Short exercise » Print each of the following rows again word for word, keeping every line intact and in its original order.

[Spatial relation rows]
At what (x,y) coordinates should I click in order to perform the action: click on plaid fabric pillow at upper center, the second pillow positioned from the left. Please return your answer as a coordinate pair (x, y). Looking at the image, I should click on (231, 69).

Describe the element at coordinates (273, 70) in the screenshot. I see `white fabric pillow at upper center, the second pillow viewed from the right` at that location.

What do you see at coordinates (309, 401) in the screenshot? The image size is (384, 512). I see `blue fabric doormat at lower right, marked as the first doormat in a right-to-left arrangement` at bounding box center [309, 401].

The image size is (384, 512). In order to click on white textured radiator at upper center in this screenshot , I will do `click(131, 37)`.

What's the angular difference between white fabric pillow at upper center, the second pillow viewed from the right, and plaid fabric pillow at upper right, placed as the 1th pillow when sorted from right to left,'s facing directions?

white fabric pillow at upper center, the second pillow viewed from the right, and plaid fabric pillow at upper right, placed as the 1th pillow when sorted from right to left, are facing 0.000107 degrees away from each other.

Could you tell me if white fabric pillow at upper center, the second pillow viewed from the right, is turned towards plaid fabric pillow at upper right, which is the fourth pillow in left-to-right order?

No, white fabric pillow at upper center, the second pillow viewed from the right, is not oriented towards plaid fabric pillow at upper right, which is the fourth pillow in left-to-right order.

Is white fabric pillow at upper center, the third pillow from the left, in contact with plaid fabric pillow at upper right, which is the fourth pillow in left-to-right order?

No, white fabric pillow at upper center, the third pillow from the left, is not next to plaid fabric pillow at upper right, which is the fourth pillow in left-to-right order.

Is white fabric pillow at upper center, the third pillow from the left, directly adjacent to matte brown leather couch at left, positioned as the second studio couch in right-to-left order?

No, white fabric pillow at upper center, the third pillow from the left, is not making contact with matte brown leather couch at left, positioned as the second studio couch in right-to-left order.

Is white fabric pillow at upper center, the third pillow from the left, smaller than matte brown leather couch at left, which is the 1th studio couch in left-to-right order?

Answer to this task »
At what (x,y) coordinates should I click in order to perform the action: click on plaid fabric pillow at upper center, the second pillow positioned from the left. Please return your answer as a coordinate pair (x, y). Looking at the image, I should click on (231, 69).

Describe the element at coordinates (273, 70) in the screenshot. I see `white fabric pillow at upper center, the second pillow viewed from the right` at that location.

What do you see at coordinates (309, 401) in the screenshot? The image size is (384, 512). I see `blue fabric doormat at lower right, marked as the first doormat in a right-to-left arrangement` at bounding box center [309, 401].

The image size is (384, 512). In order to click on white textured radiator at upper center in this screenshot , I will do `click(131, 37)`.

What's the angular difference between white fabric pillow at upper center, the second pillow viewed from the right, and plaid fabric pillow at upper right, placed as the 1th pillow when sorted from right to left,'s facing directions?

white fabric pillow at upper center, the second pillow viewed from the right, and plaid fabric pillow at upper right, placed as the 1th pillow when sorted from right to left, are facing 0.000107 degrees away from each other.

Could you tell me if white fabric pillow at upper center, the second pillow viewed from the right, is turned towards plaid fabric pillow at upper right, which is the fourth pillow in left-to-right order?

No, white fabric pillow at upper center, the second pillow viewed from the right, is not oriented towards plaid fabric pillow at upper right, which is the fourth pillow in left-to-right order.

Is white fabric pillow at upper center, the third pillow from the left, in contact with plaid fabric pillow at upper right, which is the fourth pillow in left-to-right order?

No, white fabric pillow at upper center, the third pillow from the left, is not next to plaid fabric pillow at upper right, which is the fourth pillow in left-to-right order.

Is white fabric pillow at upper center, the third pillow from the left, directly adjacent to matte brown leather couch at left, positioned as the second studio couch in right-to-left order?

No, white fabric pillow at upper center, the third pillow from the left, is not making contact with matte brown leather couch at left, positioned as the second studio couch in right-to-left order.

Is white fabric pillow at upper center, the third pillow from the left, smaller than matte brown leather couch at left, which is the 1th studio couch in left-to-right order?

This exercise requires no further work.